> [Directions] Your task is to set down the line containing "pink cactus [240,610,292,683] -> none" and every later line of the entries, word for word, including the last.
Start of Data for this exercise
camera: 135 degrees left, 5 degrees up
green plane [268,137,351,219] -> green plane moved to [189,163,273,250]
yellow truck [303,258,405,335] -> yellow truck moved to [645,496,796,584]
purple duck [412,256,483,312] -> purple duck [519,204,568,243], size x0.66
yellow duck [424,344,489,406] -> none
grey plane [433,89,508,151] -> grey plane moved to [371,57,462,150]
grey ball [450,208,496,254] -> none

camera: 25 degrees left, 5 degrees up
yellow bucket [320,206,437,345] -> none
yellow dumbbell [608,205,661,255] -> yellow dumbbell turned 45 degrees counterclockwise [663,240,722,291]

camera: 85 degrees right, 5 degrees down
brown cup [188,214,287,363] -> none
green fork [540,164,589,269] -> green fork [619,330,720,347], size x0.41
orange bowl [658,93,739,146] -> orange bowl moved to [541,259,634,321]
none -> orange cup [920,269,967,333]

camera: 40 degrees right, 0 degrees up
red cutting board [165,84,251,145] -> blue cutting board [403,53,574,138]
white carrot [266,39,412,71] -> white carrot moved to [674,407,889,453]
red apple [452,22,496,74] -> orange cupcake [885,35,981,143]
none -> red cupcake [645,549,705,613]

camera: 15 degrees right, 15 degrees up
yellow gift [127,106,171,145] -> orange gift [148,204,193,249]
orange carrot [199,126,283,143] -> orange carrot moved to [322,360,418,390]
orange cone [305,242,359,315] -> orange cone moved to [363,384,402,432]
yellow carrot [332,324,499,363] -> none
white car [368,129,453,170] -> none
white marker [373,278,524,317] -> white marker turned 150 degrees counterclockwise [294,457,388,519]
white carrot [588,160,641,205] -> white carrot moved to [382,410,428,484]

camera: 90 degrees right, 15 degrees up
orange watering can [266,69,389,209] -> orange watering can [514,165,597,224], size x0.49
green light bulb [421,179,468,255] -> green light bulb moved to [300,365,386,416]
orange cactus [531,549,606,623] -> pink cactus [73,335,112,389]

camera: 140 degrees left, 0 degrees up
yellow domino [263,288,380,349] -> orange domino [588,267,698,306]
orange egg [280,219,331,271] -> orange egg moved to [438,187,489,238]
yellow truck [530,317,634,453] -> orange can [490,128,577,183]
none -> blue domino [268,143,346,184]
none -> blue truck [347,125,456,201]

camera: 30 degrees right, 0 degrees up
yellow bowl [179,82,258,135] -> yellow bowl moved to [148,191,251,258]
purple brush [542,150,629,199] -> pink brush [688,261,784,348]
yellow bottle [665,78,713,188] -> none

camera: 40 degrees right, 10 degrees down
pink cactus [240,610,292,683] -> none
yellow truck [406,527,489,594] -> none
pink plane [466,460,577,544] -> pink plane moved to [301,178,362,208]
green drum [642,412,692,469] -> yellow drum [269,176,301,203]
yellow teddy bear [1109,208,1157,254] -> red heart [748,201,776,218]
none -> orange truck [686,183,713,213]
End of Data for this exercise
> [The answer]
pink cactus [240,610,292,683] -> none
yellow truck [406,527,489,594] -> none
pink plane [466,460,577,544] -> pink plane moved to [301,178,362,208]
green drum [642,412,692,469] -> yellow drum [269,176,301,203]
yellow teddy bear [1109,208,1157,254] -> red heart [748,201,776,218]
none -> orange truck [686,183,713,213]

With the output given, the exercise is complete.